• TASK PROMPT
Starting at the line that contains "(337, 240) = (347, 172): brown", copy each line through the end of the listing below. Include both ends and output nothing more.

──────────

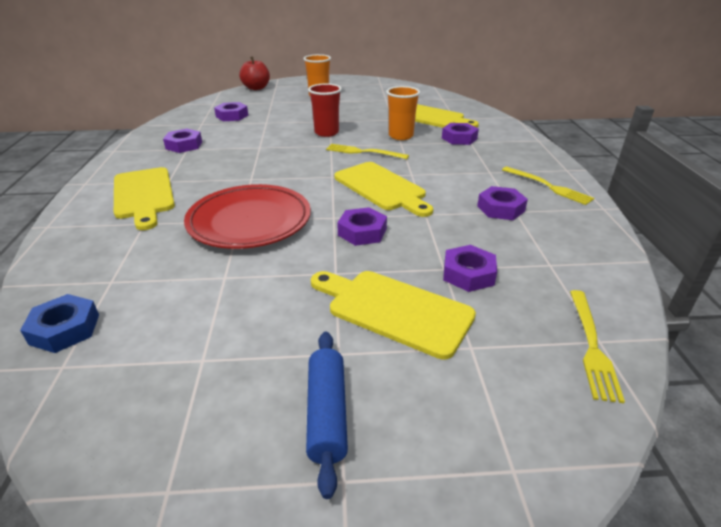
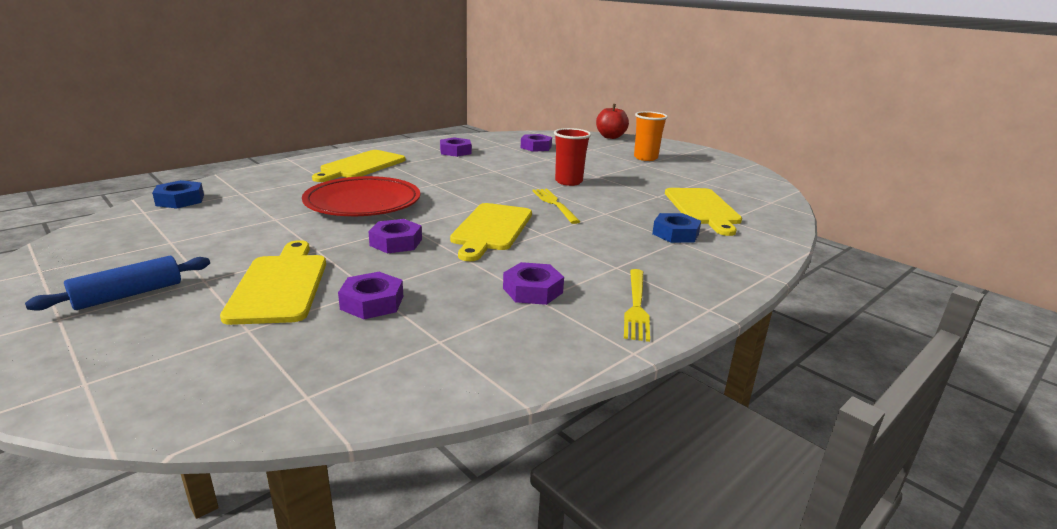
camera: 50 degrees right, 10 degrees down
(401, 136) = (623, 208): orange cup -> none
(459, 138) = (675, 234): purple nut -> blue nut
(591, 345) = (294, 392): yellow fork -> none

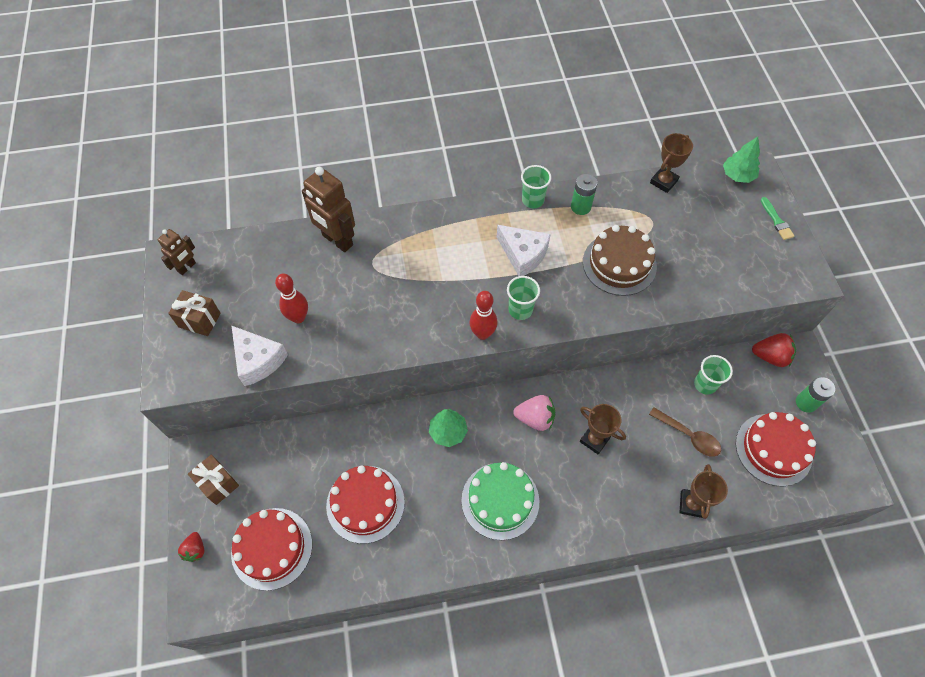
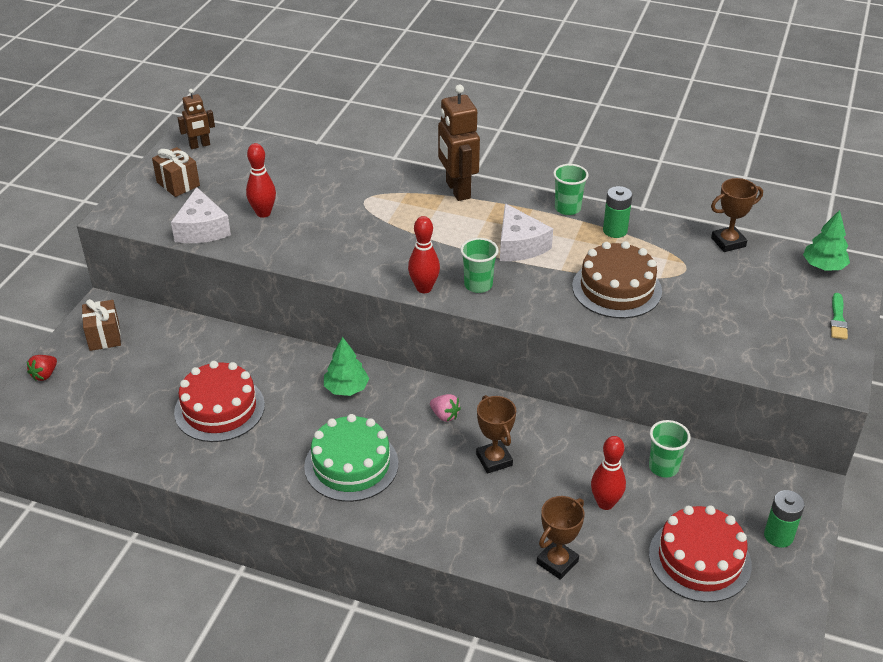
camera: 30 degrees right, 20 degrees down
(272, 548) = (108, 403): red cake -> none
(337, 240) = (347, 172): brown robot -> brown robot (457, 190)
(535, 418) = (445, 415): pink strawberry -> pink strawberry, size x0.64
(689, 436) = (605, 503): brown spoon -> red bowling pin
(770, 356) = (767, 476): red strawberry -> none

──────────

• YOUR SOLUTION
(337, 240) = (347, 172): brown robot -> brown robot (457, 190)
(535, 418) = (445, 415): pink strawberry -> pink strawberry, size x0.64
(689, 436) = (605, 503): brown spoon -> red bowling pin
(770, 356) = (767, 476): red strawberry -> none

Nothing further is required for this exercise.